§ Your assignment: Write out the listing from the line with "grey 1x1 brick [515,181,584,264]" to the line with "lime 1x1 brick [210,316,268,401]", both lines included, exactly and nothing beyond. Leave pictures out.

§ Material for this exercise:
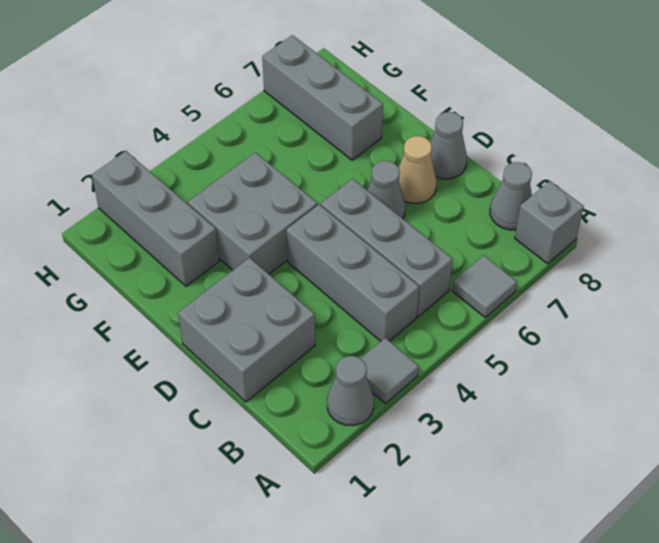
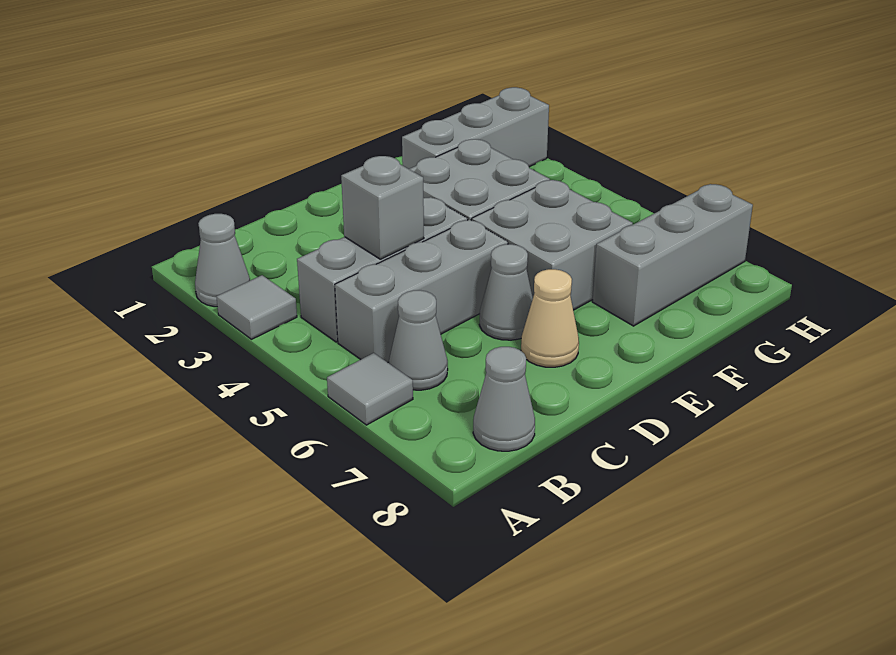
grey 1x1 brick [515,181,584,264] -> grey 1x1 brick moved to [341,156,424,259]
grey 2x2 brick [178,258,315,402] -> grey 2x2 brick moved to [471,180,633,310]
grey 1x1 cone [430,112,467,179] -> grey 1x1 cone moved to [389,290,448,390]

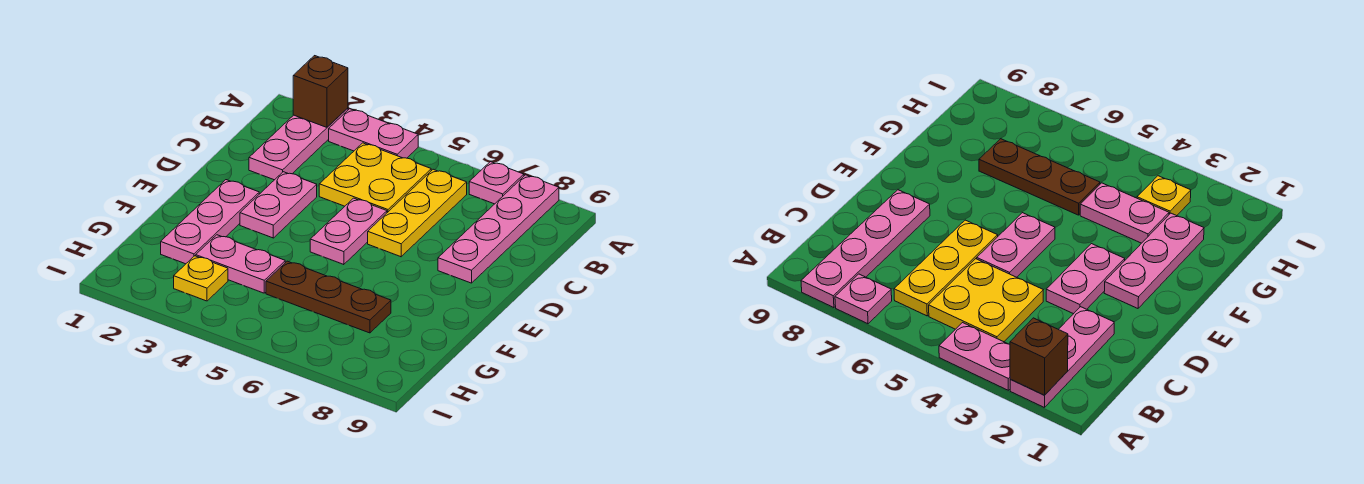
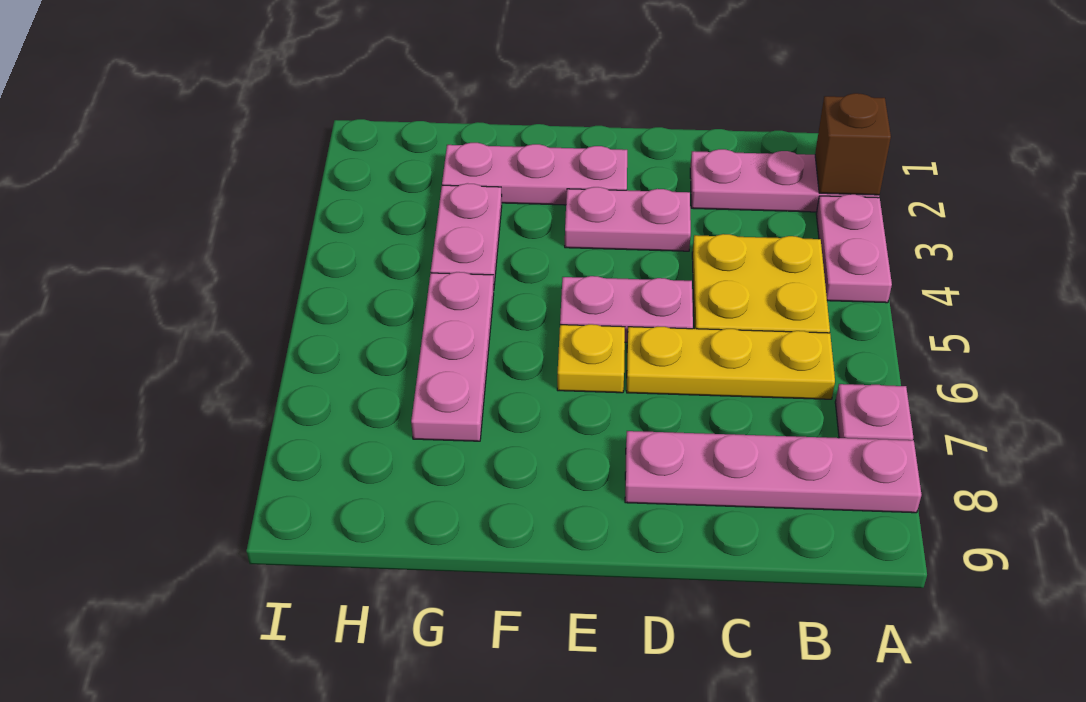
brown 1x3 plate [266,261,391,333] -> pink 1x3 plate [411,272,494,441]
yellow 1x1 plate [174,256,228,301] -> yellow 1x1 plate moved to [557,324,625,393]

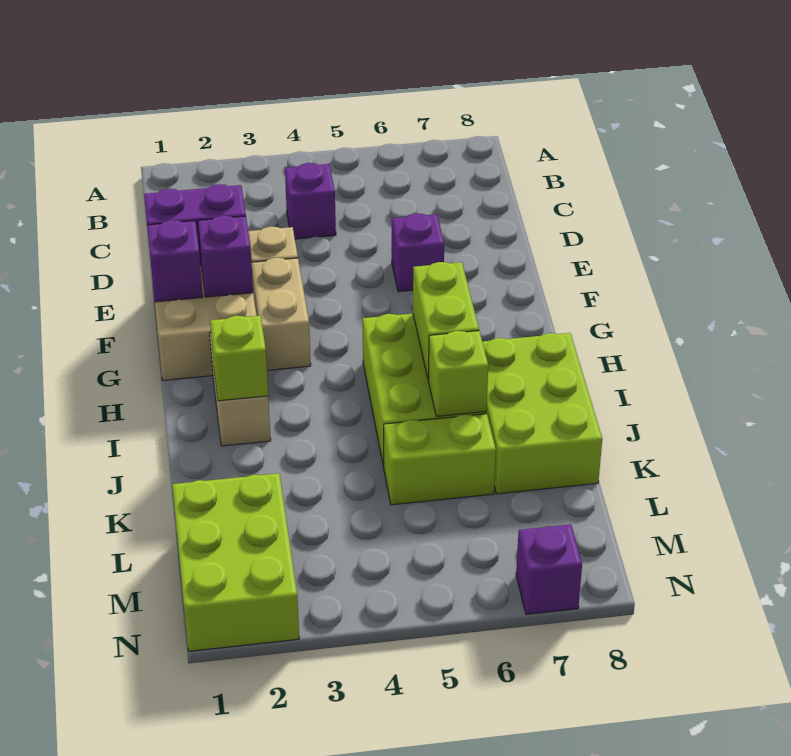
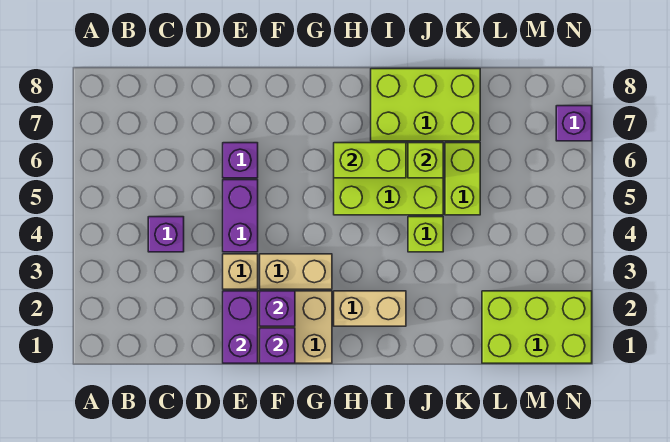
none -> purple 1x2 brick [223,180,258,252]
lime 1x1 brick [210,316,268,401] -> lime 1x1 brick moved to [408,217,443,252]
--
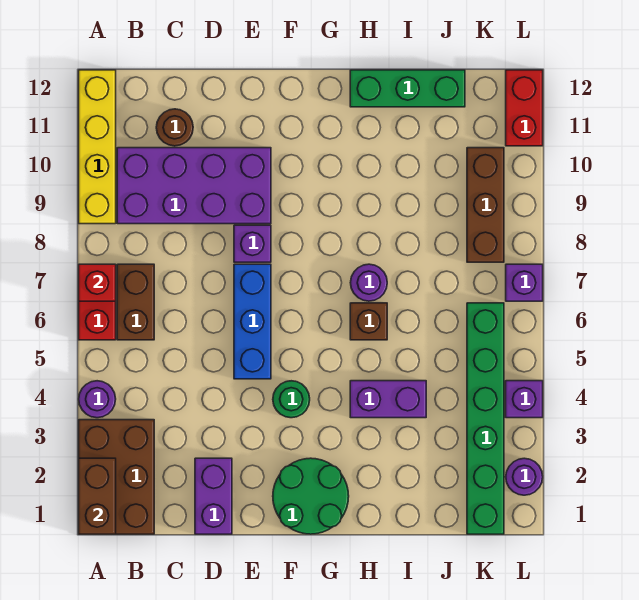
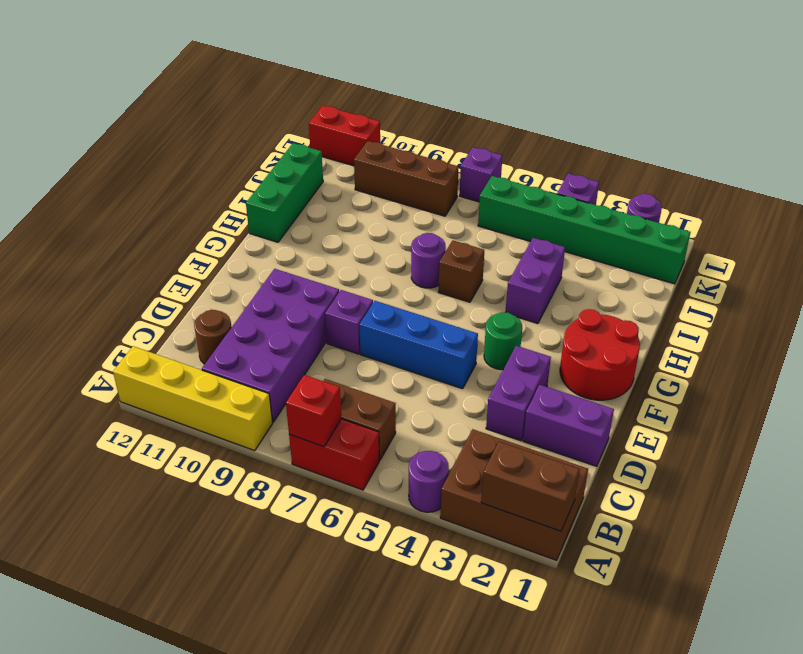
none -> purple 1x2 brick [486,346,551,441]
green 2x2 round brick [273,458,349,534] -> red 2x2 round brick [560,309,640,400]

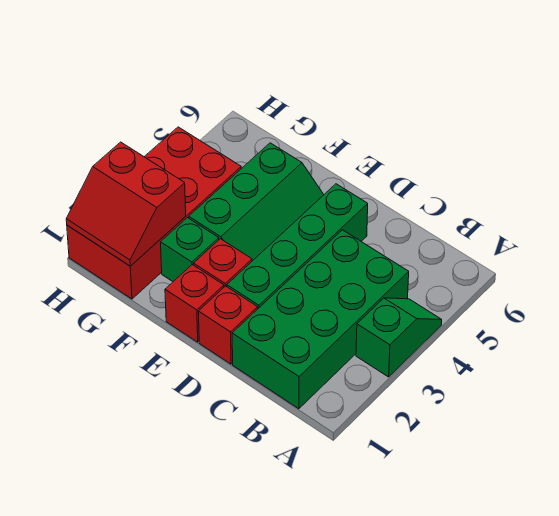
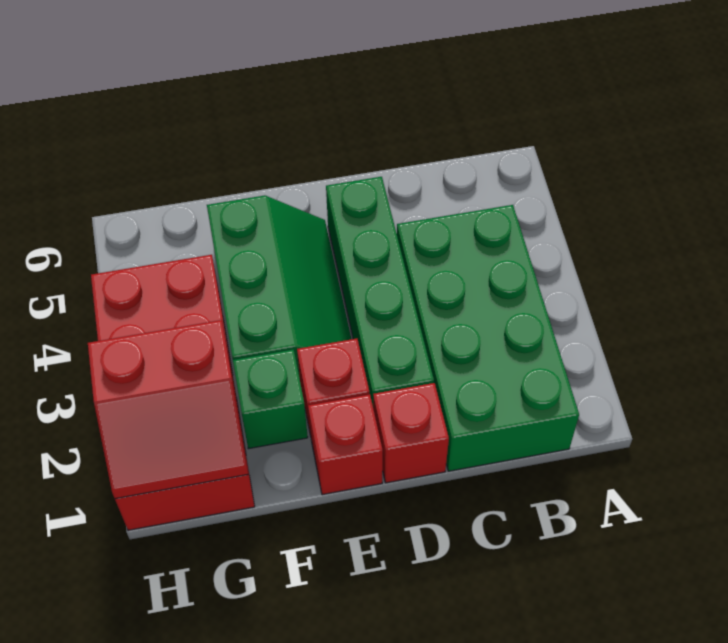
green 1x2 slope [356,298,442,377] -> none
* * *
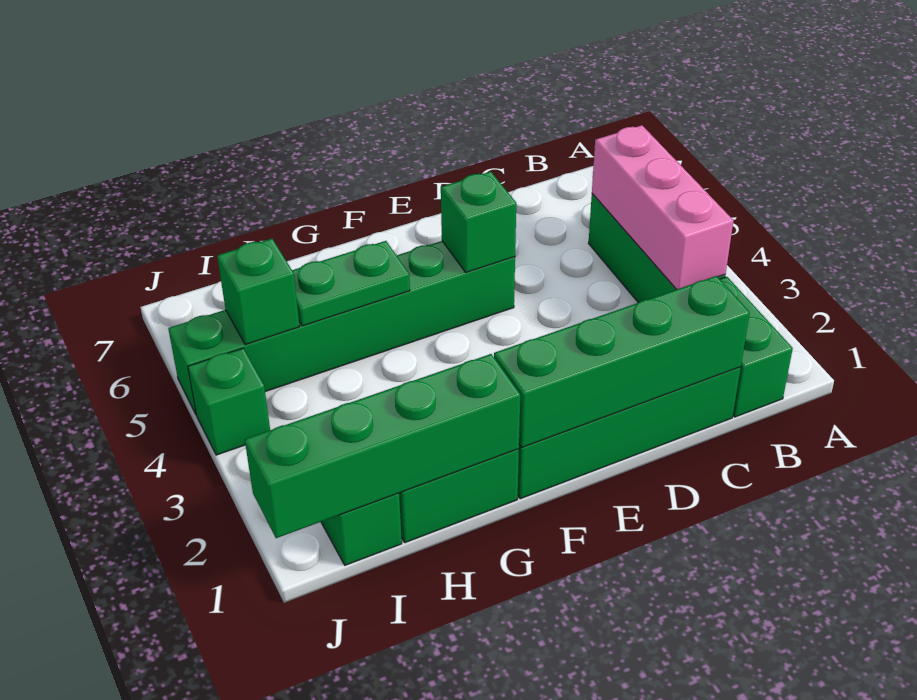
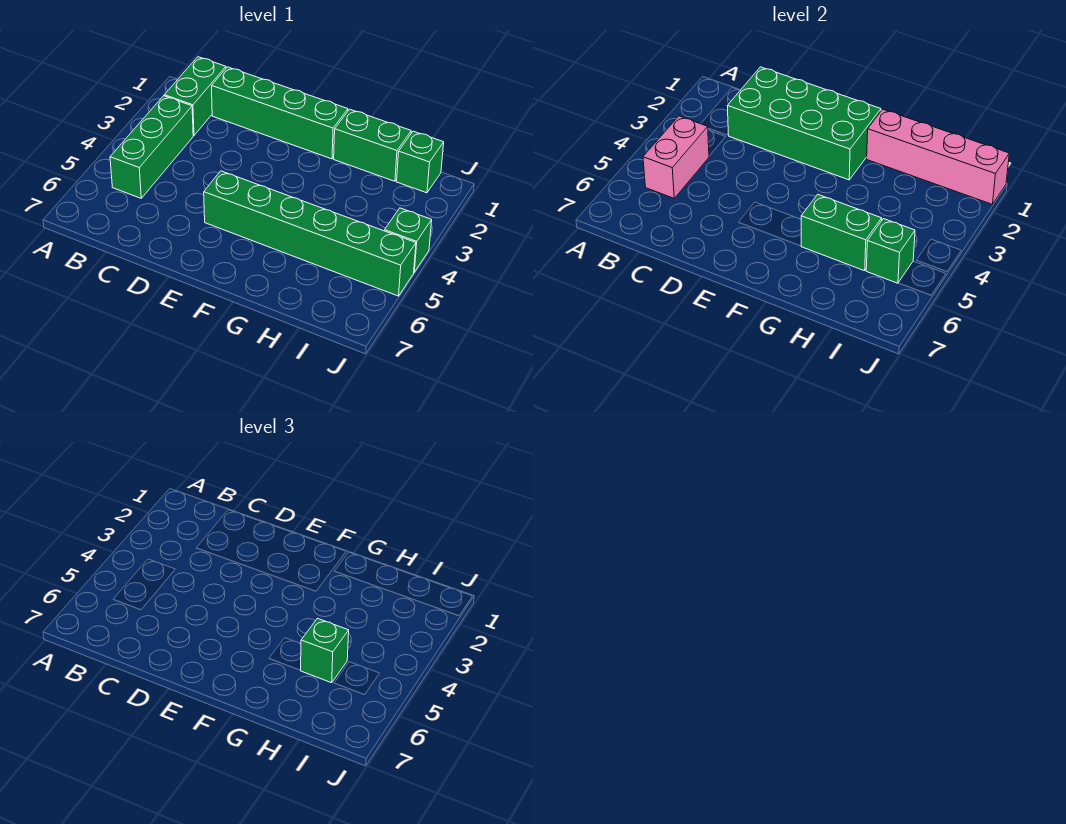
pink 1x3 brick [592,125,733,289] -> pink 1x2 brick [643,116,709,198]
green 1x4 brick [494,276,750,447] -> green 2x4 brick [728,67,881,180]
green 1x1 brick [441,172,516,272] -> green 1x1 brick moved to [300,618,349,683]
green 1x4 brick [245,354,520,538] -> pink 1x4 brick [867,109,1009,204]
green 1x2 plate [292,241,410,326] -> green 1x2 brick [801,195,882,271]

§ Result:
grey 1x1 brick [515,181,584,264] -> grey 1x1 brick moved to [341,156,424,259]
grey 2x2 brick [178,258,315,402] -> grey 2x2 brick moved to [471,180,633,310]
grey 1x1 cone [430,112,467,179] -> grey 1x1 cone moved to [389,290,448,390]

brown 1x3 plate [266,261,391,333] -> pink 1x3 plate [411,272,494,441]
yellow 1x1 plate [174,256,228,301] -> yellow 1x1 plate moved to [557,324,625,393]

none -> purple 1x2 brick [223,180,258,252]
lime 1x1 brick [210,316,268,401] -> lime 1x1 brick moved to [408,217,443,252]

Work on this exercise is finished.